What the exercise asks
Using the material that follows, output exactly the lines from the one containing "C7: 33nF (AGND, N9) -> 33nF (+9V, AGND)" through the one containing "C8: none -> 2.2uF (plus U4/IO16, minus +3V3)", with both ends kept.

Recorded information: Begin

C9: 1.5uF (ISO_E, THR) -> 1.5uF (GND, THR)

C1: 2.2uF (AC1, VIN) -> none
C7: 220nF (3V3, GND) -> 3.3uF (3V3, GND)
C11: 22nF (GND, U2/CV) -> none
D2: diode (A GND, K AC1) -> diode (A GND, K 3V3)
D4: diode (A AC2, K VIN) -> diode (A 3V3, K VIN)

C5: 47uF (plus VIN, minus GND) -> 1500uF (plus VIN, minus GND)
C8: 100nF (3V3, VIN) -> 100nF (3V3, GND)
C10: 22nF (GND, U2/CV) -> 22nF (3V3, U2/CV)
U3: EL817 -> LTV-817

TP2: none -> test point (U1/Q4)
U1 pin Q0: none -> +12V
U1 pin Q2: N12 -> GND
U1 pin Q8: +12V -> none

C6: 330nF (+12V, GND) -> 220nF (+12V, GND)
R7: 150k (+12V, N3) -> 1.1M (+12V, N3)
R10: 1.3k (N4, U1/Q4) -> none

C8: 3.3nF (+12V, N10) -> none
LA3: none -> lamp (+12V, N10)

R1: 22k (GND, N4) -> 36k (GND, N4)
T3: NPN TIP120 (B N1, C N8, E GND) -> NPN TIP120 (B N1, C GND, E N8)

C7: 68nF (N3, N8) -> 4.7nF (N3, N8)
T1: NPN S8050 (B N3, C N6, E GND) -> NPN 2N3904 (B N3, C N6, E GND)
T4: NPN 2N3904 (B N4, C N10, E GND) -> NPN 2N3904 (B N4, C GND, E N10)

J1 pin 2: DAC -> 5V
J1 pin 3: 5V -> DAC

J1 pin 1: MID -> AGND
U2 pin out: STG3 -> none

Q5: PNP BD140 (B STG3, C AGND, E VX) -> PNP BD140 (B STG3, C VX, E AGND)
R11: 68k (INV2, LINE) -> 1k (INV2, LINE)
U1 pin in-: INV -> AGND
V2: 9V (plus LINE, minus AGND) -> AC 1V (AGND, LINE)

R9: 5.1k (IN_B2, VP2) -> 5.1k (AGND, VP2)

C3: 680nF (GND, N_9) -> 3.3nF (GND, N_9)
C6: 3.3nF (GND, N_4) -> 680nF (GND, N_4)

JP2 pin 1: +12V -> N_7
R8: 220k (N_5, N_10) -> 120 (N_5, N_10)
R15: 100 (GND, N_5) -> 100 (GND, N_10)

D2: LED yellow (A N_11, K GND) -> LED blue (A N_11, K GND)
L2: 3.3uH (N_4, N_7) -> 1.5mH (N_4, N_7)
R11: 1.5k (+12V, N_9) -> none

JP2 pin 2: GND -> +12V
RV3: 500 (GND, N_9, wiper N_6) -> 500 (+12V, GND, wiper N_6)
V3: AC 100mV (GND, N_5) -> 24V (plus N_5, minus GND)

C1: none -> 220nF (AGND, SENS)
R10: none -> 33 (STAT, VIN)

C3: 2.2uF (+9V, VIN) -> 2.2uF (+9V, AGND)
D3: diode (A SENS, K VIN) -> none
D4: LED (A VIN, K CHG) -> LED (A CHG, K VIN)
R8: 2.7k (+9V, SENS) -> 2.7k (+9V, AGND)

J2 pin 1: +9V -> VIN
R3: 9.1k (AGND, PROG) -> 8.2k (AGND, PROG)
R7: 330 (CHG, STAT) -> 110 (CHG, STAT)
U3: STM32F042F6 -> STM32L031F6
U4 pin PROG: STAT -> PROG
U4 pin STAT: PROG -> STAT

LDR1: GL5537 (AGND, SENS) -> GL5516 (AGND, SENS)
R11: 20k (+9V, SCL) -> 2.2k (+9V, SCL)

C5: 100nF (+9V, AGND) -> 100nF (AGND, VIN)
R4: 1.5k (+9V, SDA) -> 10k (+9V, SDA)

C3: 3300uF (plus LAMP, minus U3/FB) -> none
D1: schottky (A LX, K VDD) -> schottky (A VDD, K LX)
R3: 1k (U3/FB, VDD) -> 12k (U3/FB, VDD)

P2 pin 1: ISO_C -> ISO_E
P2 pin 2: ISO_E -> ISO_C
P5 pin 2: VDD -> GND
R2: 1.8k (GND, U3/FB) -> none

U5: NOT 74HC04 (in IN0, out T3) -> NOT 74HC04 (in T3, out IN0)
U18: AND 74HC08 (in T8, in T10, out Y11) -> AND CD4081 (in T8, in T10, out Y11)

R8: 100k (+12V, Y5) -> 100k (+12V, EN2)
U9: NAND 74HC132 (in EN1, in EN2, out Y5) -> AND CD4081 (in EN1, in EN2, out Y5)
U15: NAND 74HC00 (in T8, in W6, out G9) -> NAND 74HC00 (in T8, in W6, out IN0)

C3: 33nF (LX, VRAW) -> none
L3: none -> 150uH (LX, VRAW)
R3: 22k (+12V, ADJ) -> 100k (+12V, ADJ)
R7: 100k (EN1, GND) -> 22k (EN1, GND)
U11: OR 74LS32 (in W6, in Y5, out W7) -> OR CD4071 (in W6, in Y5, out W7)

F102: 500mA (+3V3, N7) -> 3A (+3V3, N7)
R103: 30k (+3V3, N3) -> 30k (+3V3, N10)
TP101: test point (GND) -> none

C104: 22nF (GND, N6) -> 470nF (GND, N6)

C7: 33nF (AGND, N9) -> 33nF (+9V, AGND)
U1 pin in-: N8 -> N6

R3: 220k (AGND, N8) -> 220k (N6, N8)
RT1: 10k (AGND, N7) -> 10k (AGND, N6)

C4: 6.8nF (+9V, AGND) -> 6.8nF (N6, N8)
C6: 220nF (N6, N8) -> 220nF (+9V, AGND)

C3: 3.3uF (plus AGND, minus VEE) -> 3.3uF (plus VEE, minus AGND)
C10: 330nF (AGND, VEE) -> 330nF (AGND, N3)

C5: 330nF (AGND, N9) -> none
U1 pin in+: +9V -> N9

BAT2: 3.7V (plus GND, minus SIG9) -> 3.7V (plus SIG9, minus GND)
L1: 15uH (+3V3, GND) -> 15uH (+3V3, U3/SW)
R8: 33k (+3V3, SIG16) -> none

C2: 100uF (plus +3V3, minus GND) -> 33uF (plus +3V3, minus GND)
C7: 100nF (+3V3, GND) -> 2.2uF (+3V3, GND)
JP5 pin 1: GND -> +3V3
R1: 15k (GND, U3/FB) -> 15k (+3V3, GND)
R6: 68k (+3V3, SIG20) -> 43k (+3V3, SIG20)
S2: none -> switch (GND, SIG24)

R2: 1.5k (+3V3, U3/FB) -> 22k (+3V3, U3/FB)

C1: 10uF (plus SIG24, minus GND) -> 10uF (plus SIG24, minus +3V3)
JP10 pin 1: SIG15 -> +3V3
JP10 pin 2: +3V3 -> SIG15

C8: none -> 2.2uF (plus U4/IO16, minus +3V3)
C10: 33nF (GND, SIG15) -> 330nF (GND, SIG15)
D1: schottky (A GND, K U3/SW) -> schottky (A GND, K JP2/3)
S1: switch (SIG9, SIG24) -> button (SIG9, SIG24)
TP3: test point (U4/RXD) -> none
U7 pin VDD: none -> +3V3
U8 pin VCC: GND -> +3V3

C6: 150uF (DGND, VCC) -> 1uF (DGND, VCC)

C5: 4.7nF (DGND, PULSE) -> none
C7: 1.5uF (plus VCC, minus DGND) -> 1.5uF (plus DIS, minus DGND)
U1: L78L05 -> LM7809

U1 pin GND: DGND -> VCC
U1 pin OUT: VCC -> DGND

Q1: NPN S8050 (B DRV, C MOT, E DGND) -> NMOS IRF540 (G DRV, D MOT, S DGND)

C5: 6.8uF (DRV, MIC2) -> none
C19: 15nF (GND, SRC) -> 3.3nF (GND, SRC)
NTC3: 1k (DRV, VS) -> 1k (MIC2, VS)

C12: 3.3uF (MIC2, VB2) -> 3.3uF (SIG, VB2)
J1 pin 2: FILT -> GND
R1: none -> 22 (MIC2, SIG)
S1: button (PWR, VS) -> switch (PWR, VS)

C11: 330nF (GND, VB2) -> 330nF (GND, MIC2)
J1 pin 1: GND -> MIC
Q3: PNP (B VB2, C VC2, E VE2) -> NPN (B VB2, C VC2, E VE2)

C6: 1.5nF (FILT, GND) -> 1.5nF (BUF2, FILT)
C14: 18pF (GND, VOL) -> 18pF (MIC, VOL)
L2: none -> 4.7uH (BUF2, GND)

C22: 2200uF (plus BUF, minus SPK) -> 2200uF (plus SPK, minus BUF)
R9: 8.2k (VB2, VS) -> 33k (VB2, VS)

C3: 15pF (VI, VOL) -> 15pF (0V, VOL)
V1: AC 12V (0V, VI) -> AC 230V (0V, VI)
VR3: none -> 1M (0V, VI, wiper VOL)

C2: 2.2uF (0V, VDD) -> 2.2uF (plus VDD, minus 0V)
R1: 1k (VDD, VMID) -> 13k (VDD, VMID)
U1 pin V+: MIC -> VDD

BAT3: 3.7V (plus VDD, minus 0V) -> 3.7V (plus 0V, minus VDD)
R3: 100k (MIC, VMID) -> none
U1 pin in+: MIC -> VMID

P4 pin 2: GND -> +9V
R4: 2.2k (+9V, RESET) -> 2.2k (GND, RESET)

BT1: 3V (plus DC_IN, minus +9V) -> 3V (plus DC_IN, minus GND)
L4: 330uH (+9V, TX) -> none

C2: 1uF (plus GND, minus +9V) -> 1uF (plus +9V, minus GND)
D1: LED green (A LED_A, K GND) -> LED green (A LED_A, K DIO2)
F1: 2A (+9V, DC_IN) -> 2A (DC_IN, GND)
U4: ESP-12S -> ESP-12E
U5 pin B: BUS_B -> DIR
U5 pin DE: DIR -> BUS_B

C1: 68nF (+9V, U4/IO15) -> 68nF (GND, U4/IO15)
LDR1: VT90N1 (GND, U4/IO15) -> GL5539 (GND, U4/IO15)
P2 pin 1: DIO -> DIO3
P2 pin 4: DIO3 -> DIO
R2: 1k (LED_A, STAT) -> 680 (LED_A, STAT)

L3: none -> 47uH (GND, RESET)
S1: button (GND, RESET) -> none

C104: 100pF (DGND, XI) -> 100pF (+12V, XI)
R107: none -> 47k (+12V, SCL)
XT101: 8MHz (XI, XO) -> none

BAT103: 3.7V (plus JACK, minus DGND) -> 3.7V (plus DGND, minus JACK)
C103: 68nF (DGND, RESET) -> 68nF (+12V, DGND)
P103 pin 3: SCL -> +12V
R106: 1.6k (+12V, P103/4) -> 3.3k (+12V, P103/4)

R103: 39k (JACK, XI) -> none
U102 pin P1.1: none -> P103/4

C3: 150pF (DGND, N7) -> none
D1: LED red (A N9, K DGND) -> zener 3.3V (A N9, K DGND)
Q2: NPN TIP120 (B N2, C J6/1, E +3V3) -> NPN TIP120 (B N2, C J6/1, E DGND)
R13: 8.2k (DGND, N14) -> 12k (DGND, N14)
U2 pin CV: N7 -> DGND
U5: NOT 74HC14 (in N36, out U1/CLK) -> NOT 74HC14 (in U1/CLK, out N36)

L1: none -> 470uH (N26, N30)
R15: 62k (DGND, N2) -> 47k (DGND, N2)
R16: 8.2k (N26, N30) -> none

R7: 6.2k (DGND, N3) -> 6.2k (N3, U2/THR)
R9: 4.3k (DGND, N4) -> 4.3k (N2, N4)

Recorded information: End

Expected answer
C7: 33nF (AGND, N9) -> 33nF (+9V, AGND)
U1 pin in-: N8 -> N6

R3: 220k (AGND, N8) -> 220k (N6, N8)
RT1: 10k (AGND, N7) -> 10k (AGND, N6)

C4: 6.8nF (+9V, AGND) -> 6.8nF (N6, N8)
C6: 220nF (N6, N8) -> 220nF (+9V, AGND)

C3: 3.3uF (plus AGND, minus VEE) -> 3.3uF (plus VEE, minus AGND)
C10: 330nF (AGND, VEE) -> 330nF (AGND, N3)

C5: 330nF (AGND, N9) -> none
U1 pin in+: +9V -> N9

BAT2: 3.7V (plus GND, minus SIG9) -> 3.7V (plus SIG9, minus GND)
L1: 15uH (+3V3, GND) -> 15uH (+3V3, U3/SW)
R8: 33k (+3V3, SIG16) -> none

C2: 100uF (plus +3V3, minus GND) -> 33uF (plus +3V3, minus GND)
C7: 100nF (+3V3, GND) -> 2.2uF (+3V3, GND)
JP5 pin 1: GND -> +3V3
R1: 15k (GND, U3/FB) -> 15k (+3V3, GND)
R6: 68k (+3V3, SIG20) -> 43k (+3V3, SIG20)
S2: none -> switch (GND, SIG24)

R2: 1.5k (+3V3, U3/FB) -> 22k (+3V3, U3/FB)

C1: 10uF (plus SIG24, minus GND) -> 10uF (plus SIG24, minus +3V3)
JP10 pin 1: SIG15 -> +3V3
JP10 pin 2: +3V3 -> SIG15

C8: none -> 2.2uF (plus U4/IO16, minus +3V3)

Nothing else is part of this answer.